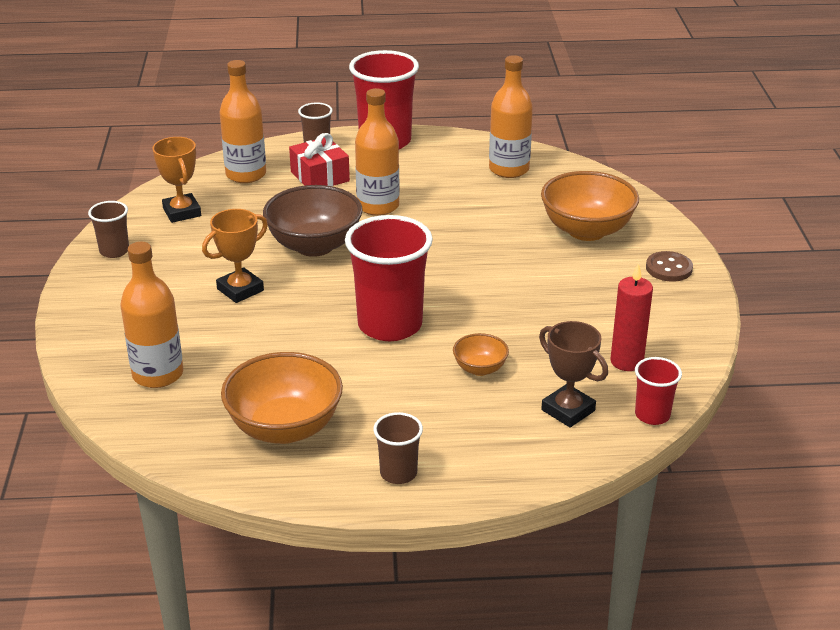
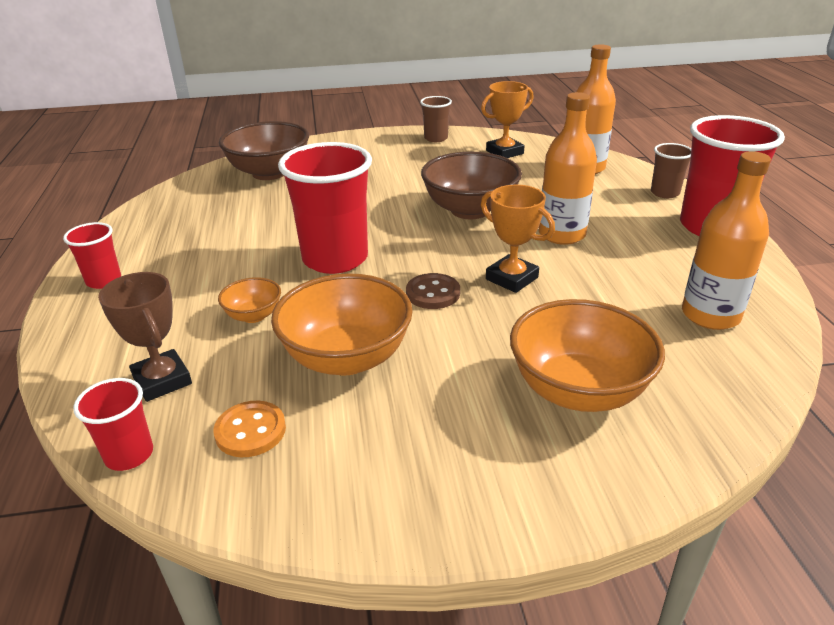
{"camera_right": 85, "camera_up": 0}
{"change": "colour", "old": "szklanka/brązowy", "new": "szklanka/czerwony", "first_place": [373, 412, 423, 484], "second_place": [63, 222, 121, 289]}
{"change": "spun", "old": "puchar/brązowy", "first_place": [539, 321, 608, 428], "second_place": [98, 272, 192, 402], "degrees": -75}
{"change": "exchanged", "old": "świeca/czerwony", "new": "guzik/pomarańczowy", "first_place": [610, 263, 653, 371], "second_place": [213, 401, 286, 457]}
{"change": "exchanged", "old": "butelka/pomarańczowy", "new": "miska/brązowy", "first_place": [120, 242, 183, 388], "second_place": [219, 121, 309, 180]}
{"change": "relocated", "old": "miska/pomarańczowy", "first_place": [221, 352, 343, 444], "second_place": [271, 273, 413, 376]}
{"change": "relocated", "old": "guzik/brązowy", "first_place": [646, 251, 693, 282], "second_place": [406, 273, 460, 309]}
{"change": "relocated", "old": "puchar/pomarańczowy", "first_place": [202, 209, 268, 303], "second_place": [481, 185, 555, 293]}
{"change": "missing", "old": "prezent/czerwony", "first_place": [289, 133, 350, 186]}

## Work item
Within the listing above, each line containing "exchanged" is counted once; report the total and nothing else.

## Output below
2